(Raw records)
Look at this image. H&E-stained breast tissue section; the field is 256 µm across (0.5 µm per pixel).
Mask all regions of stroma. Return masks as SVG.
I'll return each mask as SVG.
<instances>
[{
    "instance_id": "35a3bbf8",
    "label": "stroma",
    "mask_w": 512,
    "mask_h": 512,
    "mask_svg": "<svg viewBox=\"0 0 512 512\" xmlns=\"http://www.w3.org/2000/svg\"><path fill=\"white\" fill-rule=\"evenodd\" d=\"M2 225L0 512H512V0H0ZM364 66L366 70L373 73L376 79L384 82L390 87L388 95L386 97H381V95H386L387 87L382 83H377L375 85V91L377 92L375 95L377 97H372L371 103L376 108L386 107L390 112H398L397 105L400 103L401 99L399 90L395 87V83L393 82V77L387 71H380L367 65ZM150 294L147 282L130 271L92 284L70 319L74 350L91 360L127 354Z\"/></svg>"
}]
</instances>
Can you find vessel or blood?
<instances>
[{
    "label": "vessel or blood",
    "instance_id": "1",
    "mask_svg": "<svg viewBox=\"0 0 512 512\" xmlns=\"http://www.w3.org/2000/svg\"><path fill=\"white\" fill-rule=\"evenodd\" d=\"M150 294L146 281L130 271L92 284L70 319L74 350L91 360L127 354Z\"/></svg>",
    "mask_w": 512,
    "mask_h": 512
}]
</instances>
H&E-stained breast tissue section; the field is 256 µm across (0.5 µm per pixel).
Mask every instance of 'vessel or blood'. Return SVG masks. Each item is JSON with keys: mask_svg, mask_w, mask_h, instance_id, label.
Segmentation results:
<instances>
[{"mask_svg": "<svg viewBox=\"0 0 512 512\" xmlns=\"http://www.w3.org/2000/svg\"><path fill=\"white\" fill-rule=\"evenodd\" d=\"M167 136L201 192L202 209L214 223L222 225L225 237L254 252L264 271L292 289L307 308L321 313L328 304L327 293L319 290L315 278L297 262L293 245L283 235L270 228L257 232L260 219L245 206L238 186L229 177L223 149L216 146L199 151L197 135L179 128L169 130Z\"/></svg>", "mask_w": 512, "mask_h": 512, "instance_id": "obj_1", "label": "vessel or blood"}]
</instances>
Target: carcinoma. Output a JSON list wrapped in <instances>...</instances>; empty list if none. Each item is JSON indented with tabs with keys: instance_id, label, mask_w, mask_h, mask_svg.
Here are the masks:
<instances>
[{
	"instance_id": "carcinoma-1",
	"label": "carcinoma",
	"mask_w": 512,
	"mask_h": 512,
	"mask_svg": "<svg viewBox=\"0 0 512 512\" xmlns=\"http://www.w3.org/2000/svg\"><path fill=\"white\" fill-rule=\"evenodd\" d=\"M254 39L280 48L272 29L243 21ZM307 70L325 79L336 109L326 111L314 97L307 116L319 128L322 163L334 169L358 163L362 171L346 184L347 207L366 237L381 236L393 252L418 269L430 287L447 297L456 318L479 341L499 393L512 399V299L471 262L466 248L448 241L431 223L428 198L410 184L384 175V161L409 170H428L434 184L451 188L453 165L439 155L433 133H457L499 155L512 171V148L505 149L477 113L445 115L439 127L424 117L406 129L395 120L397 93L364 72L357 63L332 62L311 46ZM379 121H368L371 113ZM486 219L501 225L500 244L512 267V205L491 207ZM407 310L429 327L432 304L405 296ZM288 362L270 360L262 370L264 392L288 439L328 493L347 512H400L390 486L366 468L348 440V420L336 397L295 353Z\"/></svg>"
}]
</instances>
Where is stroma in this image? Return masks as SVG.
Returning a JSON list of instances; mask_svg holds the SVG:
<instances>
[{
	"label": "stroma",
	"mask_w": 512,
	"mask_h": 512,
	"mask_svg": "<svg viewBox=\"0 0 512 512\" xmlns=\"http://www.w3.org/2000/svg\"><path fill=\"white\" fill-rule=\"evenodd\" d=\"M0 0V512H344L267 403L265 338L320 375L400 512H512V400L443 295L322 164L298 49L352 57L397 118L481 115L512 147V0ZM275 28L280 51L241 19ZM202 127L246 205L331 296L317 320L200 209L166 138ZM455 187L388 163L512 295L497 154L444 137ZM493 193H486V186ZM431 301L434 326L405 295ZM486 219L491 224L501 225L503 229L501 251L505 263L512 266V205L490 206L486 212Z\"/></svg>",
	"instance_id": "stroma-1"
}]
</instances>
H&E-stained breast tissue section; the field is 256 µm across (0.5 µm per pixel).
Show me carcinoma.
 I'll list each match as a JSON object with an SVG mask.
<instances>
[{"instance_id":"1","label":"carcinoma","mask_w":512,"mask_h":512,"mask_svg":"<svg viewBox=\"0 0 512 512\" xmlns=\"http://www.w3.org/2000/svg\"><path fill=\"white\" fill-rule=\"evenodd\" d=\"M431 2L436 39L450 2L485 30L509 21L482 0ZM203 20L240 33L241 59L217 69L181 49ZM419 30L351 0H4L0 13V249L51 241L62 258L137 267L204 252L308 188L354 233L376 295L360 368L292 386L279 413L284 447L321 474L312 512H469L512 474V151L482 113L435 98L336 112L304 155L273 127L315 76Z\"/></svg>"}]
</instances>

**What you will do**:
From the records above, please extract every line and repeat it exactly.

**Response to the task**:
Look at this image. H&E-stained breast tissue section; the field is 256 µm across (0.5 µm per pixel).
Mask all regions of stroma. Return masks as SVG.
I'll return each mask as SVG.
<instances>
[{
    "instance_id": "35a3bbf8",
    "label": "stroma",
    "mask_w": 512,
    "mask_h": 512,
    "mask_svg": "<svg viewBox=\"0 0 512 512\" xmlns=\"http://www.w3.org/2000/svg\"><path fill=\"white\" fill-rule=\"evenodd\" d=\"M2 225L0 512H512V0H0ZM364 66L366 70L373 73L376 79L384 82L390 87L388 95L386 97H381V95H386L387 87L382 83H377L375 85V91L377 92L375 95L377 97H372L371 103L376 108L386 107L390 112H398L397 105L400 103L401 99L399 90L395 87V83L393 82V77L387 71H380L367 65ZM150 294L147 282L130 271L92 284L70 319L74 350L91 360L127 354Z\"/></svg>"
}]
</instances>
Can you find vessel or blood?
<instances>
[{
    "label": "vessel or blood",
    "instance_id": "1",
    "mask_svg": "<svg viewBox=\"0 0 512 512\" xmlns=\"http://www.w3.org/2000/svg\"><path fill=\"white\" fill-rule=\"evenodd\" d=\"M150 294L146 281L130 271L92 284L70 319L74 350L91 360L127 354Z\"/></svg>",
    "mask_w": 512,
    "mask_h": 512
}]
</instances>
H&E-stained breast tissue section; the field is 256 µm across (0.5 µm per pixel).
Mask every instance of 'vessel or blood'. Return SVG masks. Each item is JSON with keys: mask_svg, mask_w, mask_h, instance_id, label.
Segmentation results:
<instances>
[{"mask_svg": "<svg viewBox=\"0 0 512 512\" xmlns=\"http://www.w3.org/2000/svg\"><path fill=\"white\" fill-rule=\"evenodd\" d=\"M167 136L201 192L202 209L214 223L222 225L225 237L254 252L264 271L292 289L307 308L321 313L328 304L327 293L319 290L315 278L297 262L293 245L283 235L270 228L257 232L260 219L245 206L238 186L229 177L223 149L216 146L199 151L197 135L179 128L169 130Z\"/></svg>", "mask_w": 512, "mask_h": 512, "instance_id": "obj_1", "label": "vessel or blood"}]
</instances>
Target: carcinoma. Output a JSON list wrapped in <instances>...</instances>; empty list if none. Each item is JSON indented with tabs with keys: instance_id, label, mask_w, mask_h, mask_svg.
Here are the masks:
<instances>
[{
	"instance_id": "carcinoma-1",
	"label": "carcinoma",
	"mask_w": 512,
	"mask_h": 512,
	"mask_svg": "<svg viewBox=\"0 0 512 512\" xmlns=\"http://www.w3.org/2000/svg\"><path fill=\"white\" fill-rule=\"evenodd\" d=\"M254 39L280 48L272 29L243 21ZM307 70L325 79L336 109L326 111L314 97L307 116L319 128L322 163L334 169L358 163L362 171L346 184L347 207L366 237L381 236L393 252L418 269L430 287L447 297L456 318L479 341L499 393L512 399V299L471 262L466 248L448 241L431 223L428 198L410 184L384 175V161L409 170H428L434 184L451 188L453 165L439 155L433 133H457L499 155L512 171V148L505 149L477 113L445 115L439 127L424 117L406 129L395 120L397 93L364 72L357 63L332 62L311 46ZM379 121H368L371 113ZM486 219L501 225L500 244L512 267V205L491 207ZM407 310L429 327L432 304L405 296ZM288 362L270 360L262 370L264 392L288 439L328 493L347 512H400L390 486L366 468L348 440V420L336 397L295 353Z\"/></svg>"
}]
</instances>
Where is stroma in this image? Return masks as SVG.
Returning a JSON list of instances; mask_svg holds the SVG:
<instances>
[{
	"label": "stroma",
	"mask_w": 512,
	"mask_h": 512,
	"mask_svg": "<svg viewBox=\"0 0 512 512\" xmlns=\"http://www.w3.org/2000/svg\"><path fill=\"white\" fill-rule=\"evenodd\" d=\"M0 0V512H344L267 403L265 338L320 375L400 512H512V400L443 295L322 164L298 49L352 57L397 118L481 115L512 147V0ZM275 28L280 51L241 19ZM202 127L246 205L331 296L317 320L200 209L166 138ZM455 187L388 163L512 295L497 154L444 137ZM493 193H486V186ZM431 301L434 326L405 295ZM486 219L491 224L501 225L503 229L501 251L505 263L512 266V205L490 206L486 212Z\"/></svg>",
	"instance_id": "stroma-1"
}]
</instances>
H&E-stained breast tissue section; the field is 256 µm across (0.5 µm per pixel).
Show me carcinoma.
 I'll list each match as a JSON object with an SVG mask.
<instances>
[{"instance_id":"1","label":"carcinoma","mask_w":512,"mask_h":512,"mask_svg":"<svg viewBox=\"0 0 512 512\" xmlns=\"http://www.w3.org/2000/svg\"><path fill=\"white\" fill-rule=\"evenodd\" d=\"M431 2L436 39L450 2L485 30L509 21L482 0ZM203 20L240 33L241 59L217 69L181 49ZM419 30L351 0H4L0 13V249L51 241L62 258L137 267L204 252L308 188L354 233L376 295L360 368L292 386L279 413L284 447L321 474L312 512H469L512 474V151L482 113L435 98L336 112L304 155L273 127L315 76Z\"/></svg>"}]
</instances>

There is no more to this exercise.